## EXERCISE PROMPT
Repeat the records below word for word, but start at the line that contains "R5: 5.1k (GND, TEMP) -> 5.1k (TEMP, VEXT)", stop after the last line, and include nothing else.

Top of SOURCE DATA

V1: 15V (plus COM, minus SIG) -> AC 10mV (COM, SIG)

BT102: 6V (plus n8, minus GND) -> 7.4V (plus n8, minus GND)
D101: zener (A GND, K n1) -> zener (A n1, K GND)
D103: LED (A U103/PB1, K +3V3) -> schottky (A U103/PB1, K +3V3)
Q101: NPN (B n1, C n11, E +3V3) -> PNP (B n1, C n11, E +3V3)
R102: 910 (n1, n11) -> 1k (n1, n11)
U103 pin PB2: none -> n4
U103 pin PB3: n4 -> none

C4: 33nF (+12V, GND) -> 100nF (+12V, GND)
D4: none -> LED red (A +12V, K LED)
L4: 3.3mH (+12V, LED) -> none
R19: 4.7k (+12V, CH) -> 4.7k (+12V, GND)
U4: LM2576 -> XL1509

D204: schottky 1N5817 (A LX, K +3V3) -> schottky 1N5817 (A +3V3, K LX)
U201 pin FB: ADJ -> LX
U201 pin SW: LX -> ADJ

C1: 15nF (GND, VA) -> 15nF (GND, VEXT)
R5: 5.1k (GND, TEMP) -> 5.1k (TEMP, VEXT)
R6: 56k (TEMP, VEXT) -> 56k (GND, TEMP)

Bottom of SOURCE DATA

## EXERCISE OUTPUT
R5: 5.1k (GND, TEMP) -> 5.1k (TEMP, VEXT)
R6: 56k (TEMP, VEXT) -> 56k (GND, TEMP)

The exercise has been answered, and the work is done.